### RECORDS FOR PROCESSING
———
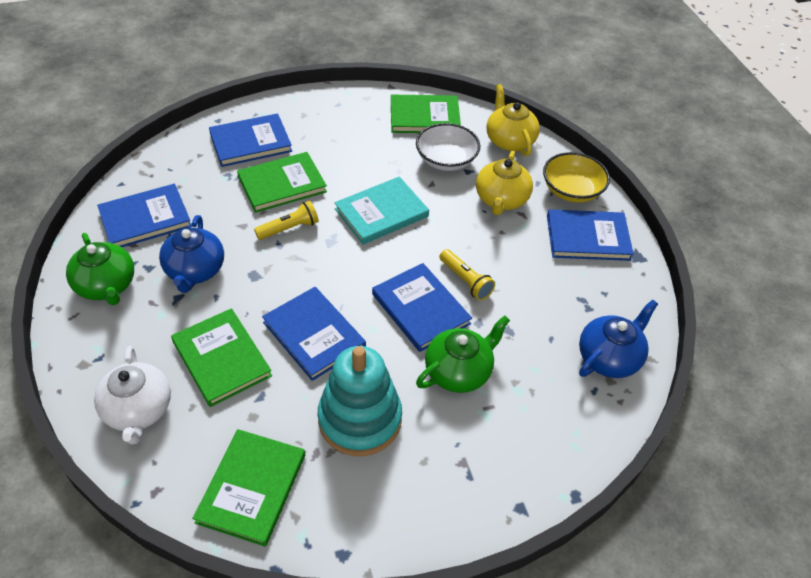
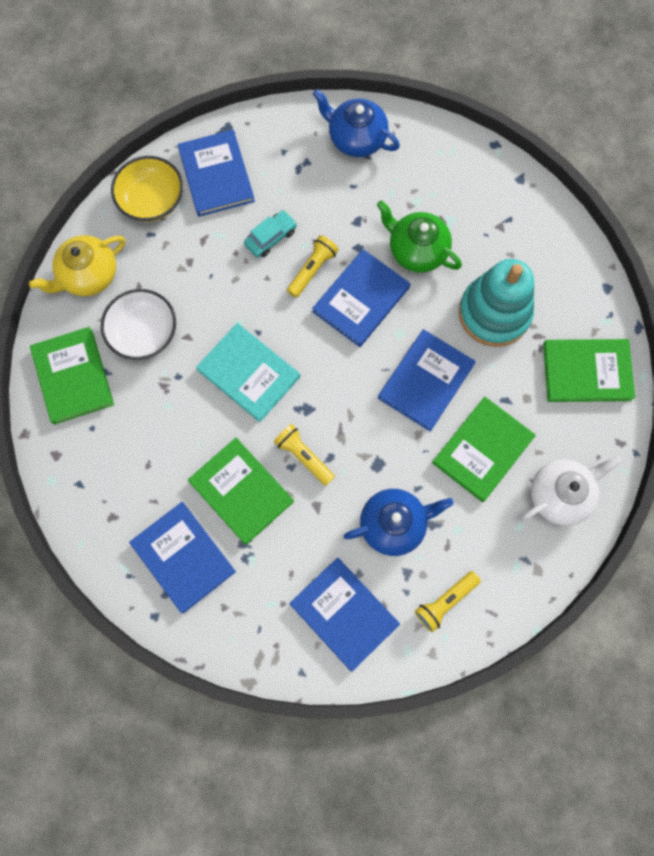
camera: 105 degrees left, 25 degrees up
(107, 286) = (445, 601): green teapot -> yellow flashlight
(501, 200) = (189, 263): yellow teapot -> none
(510, 259) = (271, 237): none -> turquoise car

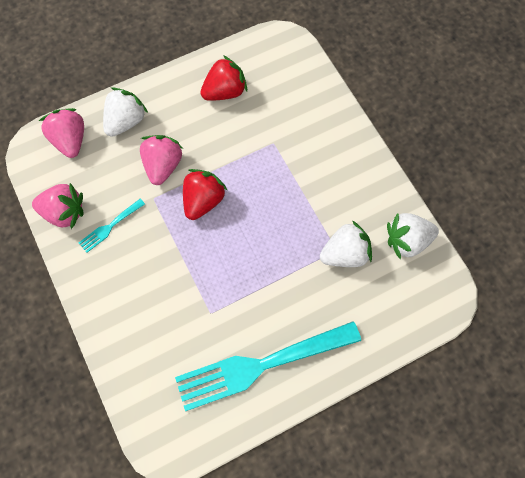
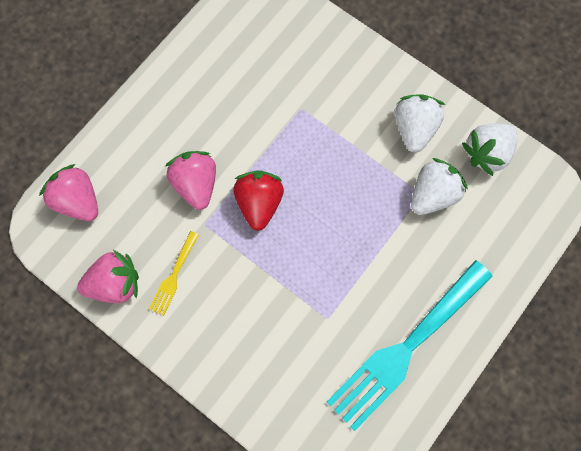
camera: 25 degrees left, 5 degrees up
(110, 227) = (174, 276): turquoise fork -> yellow fork
(126, 121) = (129, 152): white strawberry -> white strawberry (414, 128)
(225, 92) = (220, 73): red strawberry -> none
———
### BRIEF
Nothing but the pictures may be dropped; output the records above exactly.

### SOLUTION FOR THIS TASK
camera: 105 degrees left, 25 degrees up
(107, 286) = (445, 601): green teapot -> yellow flashlight
(501, 200) = (189, 263): yellow teapot -> none
(510, 259) = (271, 237): none -> turquoise car

camera: 25 degrees left, 5 degrees up
(110, 227) = (174, 276): turquoise fork -> yellow fork
(126, 121) = (129, 152): white strawberry -> white strawberry (414, 128)
(225, 92) = (220, 73): red strawberry -> none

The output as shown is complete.